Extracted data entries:
_ _ _ _ _ _ _

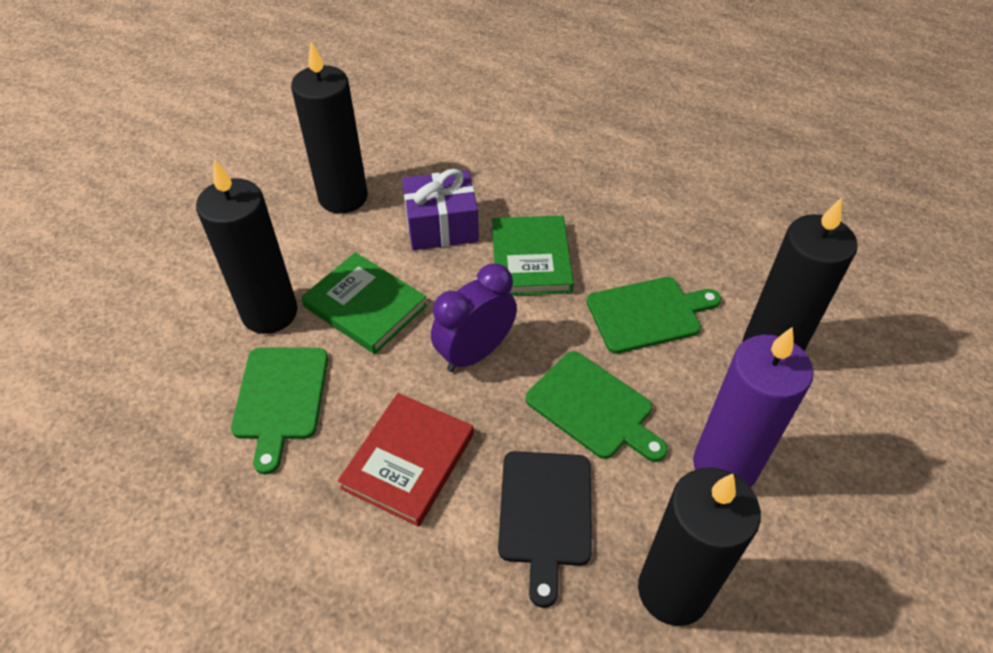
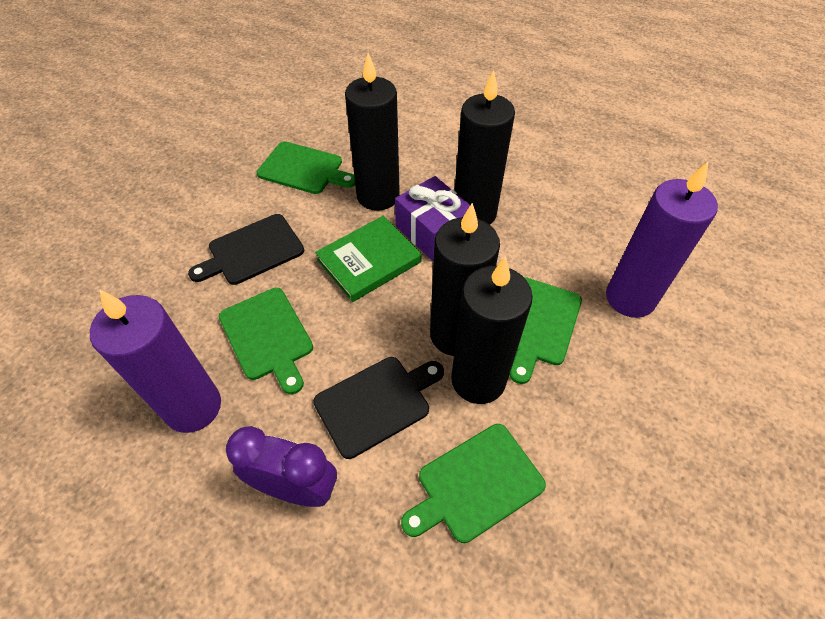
black cutting board: [498,451,592,608] = 1 -> [188,214,304,285] [313,357,444,459] = 2
green book: [301,252,427,354] [492,216,574,296] = 2 -> [315,216,422,302] = 1
green cutting board: [231,348,328,474] [526,351,668,462] [587,277,721,354] = 3 -> [219,288,313,394] [257,141,355,194] [401,424,546,543] [509,277,582,384] = 4
purple candle: [693,327,813,488] = 1 -> [90,289,221,433] [606,162,718,318] = 2
red book: [338,393,474,527] = 1 -> none = 0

_ _ _ _ _ _ _

Exercise aim >>
The answer is the line with "purple candle: [693,327,813,488]" plus every line after it to the last line of the entries above, copied exactly and with no other lines.

Task output >>
purple candle: [693,327,813,488] = 1 -> [90,289,221,433] [606,162,718,318] = 2
red book: [338,393,474,527] = 1 -> none = 0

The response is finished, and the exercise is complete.